RECORDS PROVIDED:
──────

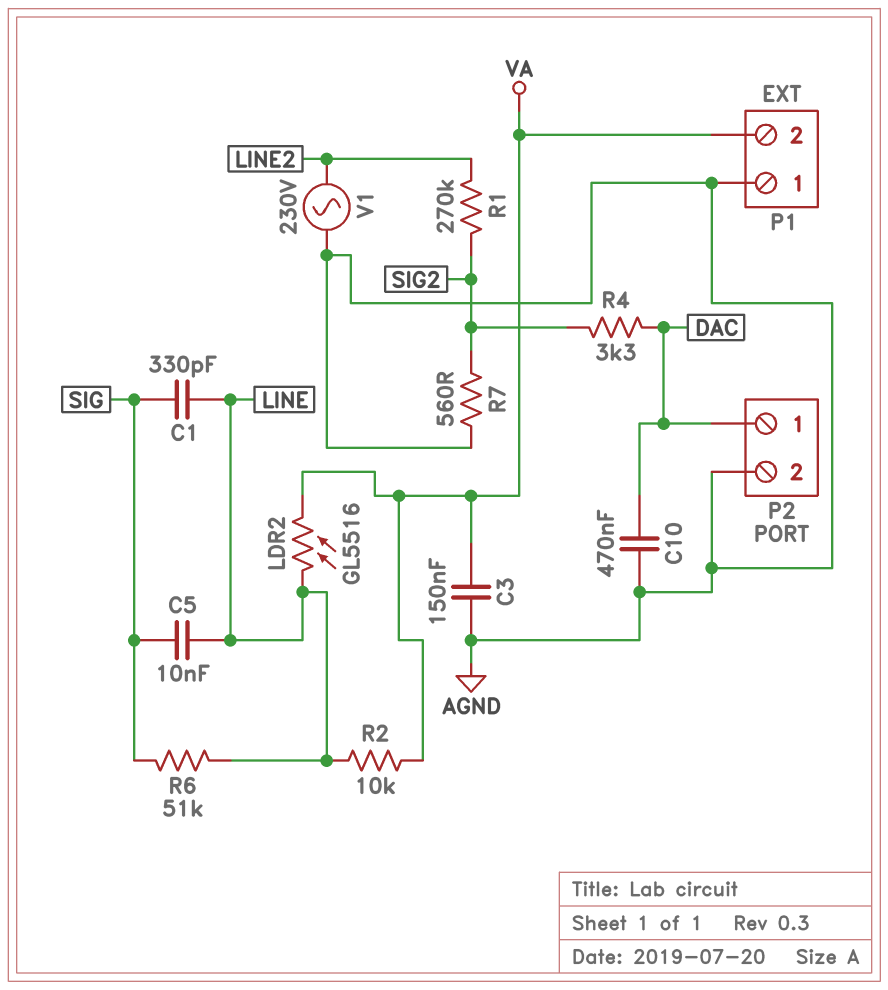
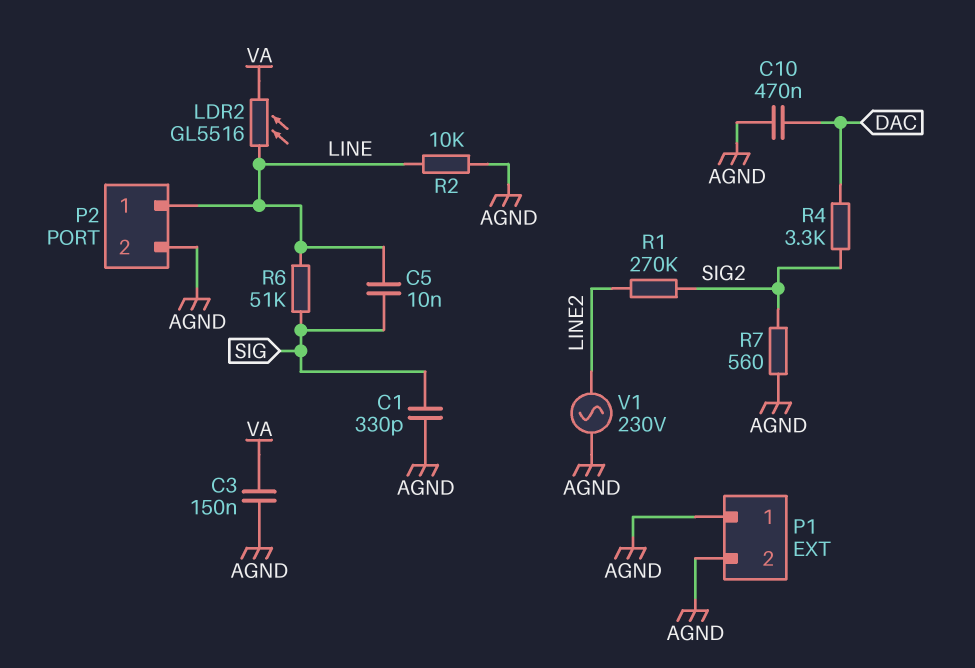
C1: 330pF (LINE, SIG) -> 330pF (AGND, SIG)
P1 pin 2: VA -> AGND
P2 pin 1: DAC -> LINE
R2: 10k (LINE, VA) -> 10k (AGND, LINE)

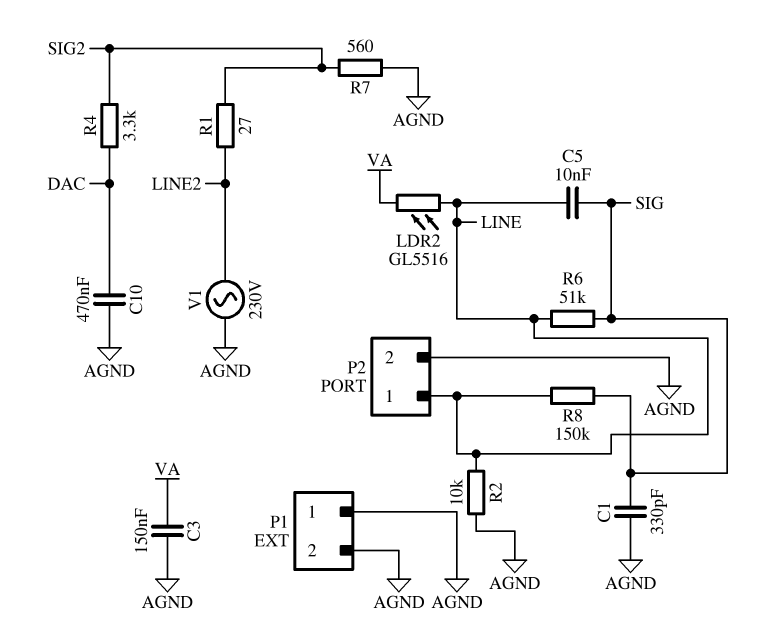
R1: 270k (LINE2, SIG2) -> 27 (LINE2, SIG2)
R8: none -> 150k (LINE, SIG)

──────

PROBLEM STATEMENT:
Within the data above, how many lines include the string "AGND"? Only the number is required.

ANSWER TO THE PROBLEM:
3